To-do item - Through the last line of the entries, please copy every line exactly, starting with the one that contains "building: none -> [253,108,304,164]".

Object correspondence data
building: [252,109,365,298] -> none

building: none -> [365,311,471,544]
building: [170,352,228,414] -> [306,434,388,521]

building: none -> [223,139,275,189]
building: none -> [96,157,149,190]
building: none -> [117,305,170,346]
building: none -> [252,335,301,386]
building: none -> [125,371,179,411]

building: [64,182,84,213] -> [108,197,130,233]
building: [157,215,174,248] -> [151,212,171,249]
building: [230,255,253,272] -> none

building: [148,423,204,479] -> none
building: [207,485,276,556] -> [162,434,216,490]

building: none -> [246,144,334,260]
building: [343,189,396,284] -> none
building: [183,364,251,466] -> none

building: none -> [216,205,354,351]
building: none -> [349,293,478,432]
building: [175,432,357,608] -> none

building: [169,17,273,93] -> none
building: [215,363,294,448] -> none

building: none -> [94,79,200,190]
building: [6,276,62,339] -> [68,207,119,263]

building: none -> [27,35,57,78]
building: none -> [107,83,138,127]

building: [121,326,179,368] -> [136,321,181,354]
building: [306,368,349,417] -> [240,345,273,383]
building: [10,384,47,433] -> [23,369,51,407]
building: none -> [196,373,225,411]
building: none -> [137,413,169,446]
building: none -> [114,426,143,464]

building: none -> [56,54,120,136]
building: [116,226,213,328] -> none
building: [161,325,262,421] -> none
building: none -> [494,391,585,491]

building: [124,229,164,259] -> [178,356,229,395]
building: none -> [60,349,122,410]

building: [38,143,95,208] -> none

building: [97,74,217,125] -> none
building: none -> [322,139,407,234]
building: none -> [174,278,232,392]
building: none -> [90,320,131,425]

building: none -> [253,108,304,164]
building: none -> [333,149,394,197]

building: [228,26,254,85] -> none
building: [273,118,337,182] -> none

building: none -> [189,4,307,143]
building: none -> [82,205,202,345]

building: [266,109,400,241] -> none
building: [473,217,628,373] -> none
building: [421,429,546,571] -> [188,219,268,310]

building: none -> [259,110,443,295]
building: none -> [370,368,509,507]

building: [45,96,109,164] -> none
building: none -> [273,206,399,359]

Result -
building: none -> [253,108,304,164]
building: none -> [333,149,394,197]

building: [228,26,254,85] -> none
building: [273,118,337,182] -> none

building: none -> [189,4,307,143]
building: none -> [82,205,202,345]

building: [266,109,400,241] -> none
building: [473,217,628,373] -> none
building: [421,429,546,571] -> [188,219,268,310]

building: none -> [259,110,443,295]
building: none -> [370,368,509,507]

building: [45,96,109,164] -> none
building: none -> [273,206,399,359]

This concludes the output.